(Excerpted data):
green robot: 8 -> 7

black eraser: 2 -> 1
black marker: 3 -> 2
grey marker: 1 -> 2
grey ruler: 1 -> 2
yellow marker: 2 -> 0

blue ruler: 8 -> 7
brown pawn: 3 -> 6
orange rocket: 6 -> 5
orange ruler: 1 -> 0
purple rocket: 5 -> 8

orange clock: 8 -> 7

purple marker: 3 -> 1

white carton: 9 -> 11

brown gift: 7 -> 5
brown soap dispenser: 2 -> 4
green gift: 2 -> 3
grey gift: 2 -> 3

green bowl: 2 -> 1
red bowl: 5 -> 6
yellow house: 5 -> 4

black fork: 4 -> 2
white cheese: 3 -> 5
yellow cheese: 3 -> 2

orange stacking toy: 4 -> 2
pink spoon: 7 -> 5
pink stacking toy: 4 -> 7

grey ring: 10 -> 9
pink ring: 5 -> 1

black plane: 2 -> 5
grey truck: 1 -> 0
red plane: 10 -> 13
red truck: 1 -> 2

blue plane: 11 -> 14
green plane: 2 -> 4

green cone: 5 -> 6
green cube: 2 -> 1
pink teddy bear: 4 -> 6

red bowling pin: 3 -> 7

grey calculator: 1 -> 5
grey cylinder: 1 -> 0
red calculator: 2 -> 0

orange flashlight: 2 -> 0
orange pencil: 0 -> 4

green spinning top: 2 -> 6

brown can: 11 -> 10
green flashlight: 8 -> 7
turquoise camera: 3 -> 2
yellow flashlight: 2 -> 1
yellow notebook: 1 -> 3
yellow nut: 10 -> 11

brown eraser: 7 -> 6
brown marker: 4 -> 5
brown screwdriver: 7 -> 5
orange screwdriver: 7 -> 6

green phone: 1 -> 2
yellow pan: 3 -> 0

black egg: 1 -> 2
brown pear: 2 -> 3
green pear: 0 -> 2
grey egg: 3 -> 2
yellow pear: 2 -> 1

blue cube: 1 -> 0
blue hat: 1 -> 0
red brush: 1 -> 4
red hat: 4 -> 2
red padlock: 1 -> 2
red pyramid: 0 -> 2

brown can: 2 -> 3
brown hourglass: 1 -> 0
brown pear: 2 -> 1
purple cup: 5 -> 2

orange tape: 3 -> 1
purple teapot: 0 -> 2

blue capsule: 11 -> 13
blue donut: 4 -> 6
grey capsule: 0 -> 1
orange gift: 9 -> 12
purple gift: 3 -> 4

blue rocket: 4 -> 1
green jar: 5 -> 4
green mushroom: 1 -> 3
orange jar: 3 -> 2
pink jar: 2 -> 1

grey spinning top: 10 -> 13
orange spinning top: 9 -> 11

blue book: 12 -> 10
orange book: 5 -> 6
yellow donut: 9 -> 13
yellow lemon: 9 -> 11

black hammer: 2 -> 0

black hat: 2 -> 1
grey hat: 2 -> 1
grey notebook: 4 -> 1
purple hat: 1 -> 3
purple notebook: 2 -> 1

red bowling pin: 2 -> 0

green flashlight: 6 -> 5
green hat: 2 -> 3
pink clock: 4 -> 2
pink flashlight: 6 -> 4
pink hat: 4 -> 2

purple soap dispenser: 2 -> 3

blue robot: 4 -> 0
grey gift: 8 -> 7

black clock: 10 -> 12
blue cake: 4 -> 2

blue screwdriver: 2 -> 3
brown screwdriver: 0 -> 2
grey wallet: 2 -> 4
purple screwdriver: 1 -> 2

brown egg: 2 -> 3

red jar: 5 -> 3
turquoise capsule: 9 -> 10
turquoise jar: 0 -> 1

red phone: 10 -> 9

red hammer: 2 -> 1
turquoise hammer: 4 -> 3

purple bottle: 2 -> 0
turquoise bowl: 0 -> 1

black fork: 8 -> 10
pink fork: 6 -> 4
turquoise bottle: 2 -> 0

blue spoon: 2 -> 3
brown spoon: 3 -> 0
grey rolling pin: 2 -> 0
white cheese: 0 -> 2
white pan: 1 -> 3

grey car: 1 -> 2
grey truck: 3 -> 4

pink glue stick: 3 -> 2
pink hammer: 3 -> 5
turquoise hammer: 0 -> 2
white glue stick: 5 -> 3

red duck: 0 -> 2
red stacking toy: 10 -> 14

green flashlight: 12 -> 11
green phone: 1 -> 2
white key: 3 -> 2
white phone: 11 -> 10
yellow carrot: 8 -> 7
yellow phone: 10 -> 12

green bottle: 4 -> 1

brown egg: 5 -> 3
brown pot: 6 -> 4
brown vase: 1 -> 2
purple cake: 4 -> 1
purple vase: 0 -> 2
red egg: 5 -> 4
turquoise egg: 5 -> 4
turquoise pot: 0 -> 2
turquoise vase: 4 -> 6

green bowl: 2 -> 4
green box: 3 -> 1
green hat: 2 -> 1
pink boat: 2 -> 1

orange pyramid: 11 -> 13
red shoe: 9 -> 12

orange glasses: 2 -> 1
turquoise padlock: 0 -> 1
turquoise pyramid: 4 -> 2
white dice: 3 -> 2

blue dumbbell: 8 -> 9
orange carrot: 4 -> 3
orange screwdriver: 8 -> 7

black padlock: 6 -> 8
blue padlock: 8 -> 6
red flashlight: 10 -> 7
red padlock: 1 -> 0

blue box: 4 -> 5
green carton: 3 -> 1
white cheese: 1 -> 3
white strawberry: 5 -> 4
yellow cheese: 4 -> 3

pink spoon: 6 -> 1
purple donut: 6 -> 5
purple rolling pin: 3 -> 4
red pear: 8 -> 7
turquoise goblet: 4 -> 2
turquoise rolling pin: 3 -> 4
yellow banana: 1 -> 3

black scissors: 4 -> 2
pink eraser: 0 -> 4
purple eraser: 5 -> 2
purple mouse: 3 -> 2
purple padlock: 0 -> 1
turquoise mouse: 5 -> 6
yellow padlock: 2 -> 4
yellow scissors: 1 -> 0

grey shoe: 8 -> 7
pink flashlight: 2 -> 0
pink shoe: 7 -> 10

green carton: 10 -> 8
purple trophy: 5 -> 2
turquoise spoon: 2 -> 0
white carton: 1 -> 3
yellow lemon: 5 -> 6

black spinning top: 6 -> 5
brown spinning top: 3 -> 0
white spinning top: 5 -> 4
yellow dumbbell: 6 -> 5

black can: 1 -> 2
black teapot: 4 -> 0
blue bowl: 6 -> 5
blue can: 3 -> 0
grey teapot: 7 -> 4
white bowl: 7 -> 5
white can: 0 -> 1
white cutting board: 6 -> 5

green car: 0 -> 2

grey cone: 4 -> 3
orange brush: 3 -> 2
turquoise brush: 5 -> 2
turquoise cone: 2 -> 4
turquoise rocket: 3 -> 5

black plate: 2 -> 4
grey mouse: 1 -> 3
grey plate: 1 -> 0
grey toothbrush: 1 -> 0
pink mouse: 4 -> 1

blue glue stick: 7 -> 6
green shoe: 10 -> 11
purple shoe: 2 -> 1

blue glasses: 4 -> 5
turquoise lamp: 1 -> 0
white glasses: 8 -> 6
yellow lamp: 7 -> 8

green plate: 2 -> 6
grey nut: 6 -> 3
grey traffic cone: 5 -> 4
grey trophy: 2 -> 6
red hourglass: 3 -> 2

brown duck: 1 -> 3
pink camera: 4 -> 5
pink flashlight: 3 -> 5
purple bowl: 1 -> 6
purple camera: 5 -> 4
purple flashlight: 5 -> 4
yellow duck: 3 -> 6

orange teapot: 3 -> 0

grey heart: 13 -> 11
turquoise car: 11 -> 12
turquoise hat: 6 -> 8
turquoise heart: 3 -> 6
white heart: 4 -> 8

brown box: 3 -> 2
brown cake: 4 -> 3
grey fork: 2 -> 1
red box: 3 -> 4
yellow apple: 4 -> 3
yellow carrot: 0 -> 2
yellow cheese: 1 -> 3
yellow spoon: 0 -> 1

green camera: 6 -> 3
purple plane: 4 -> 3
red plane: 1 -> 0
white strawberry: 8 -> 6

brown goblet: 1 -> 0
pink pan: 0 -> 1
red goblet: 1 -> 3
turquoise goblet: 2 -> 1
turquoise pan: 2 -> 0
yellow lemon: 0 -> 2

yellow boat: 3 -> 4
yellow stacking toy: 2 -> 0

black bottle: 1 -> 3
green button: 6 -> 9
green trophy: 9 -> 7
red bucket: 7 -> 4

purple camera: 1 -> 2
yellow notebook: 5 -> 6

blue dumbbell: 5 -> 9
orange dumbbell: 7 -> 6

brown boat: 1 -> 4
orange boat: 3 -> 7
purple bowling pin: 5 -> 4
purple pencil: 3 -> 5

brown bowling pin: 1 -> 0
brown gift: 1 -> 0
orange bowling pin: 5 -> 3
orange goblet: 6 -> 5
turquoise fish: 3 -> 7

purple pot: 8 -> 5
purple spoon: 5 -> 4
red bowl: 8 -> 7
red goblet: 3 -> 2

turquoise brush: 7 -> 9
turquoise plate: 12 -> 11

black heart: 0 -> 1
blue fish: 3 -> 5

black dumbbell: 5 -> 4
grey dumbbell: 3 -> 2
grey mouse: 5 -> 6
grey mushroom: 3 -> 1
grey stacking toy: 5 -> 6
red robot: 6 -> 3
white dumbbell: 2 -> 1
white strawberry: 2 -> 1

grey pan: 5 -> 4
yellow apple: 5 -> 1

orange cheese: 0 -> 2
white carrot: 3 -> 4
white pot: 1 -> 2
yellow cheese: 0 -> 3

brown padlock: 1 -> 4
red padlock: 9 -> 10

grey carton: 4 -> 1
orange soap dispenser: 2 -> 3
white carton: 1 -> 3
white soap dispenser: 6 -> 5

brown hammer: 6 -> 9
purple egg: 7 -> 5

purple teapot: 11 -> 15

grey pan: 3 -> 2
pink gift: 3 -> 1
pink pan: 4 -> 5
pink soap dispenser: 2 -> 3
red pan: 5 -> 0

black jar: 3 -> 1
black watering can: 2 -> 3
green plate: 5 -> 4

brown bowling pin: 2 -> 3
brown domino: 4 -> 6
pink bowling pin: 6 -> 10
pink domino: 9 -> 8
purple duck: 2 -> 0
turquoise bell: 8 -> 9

(What is expected): The output must consist solely of the lines from the first line of the records through the line containing "grey ring: 10 -> 9", reproduced exactly.

(Finished exercise):
green robot: 8 -> 7

black eraser: 2 -> 1
black marker: 3 -> 2
grey marker: 1 -> 2
grey ruler: 1 -> 2
yellow marker: 2 -> 0

blue ruler: 8 -> 7
brown pawn: 3 -> 6
orange rocket: 6 -> 5
orange ruler: 1 -> 0
purple rocket: 5 -> 8

orange clock: 8 -> 7

purple marker: 3 -> 1

white carton: 9 -> 11

brown gift: 7 -> 5
brown soap dispenser: 2 -> 4
green gift: 2 -> 3
grey gift: 2 -> 3

green bowl: 2 -> 1
red bowl: 5 -> 6
yellow house: 5 -> 4

black fork: 4 -> 2
white cheese: 3 -> 5
yellow cheese: 3 -> 2

orange stacking toy: 4 -> 2
pink spoon: 7 -> 5
pink stacking toy: 4 -> 7

grey ring: 10 -> 9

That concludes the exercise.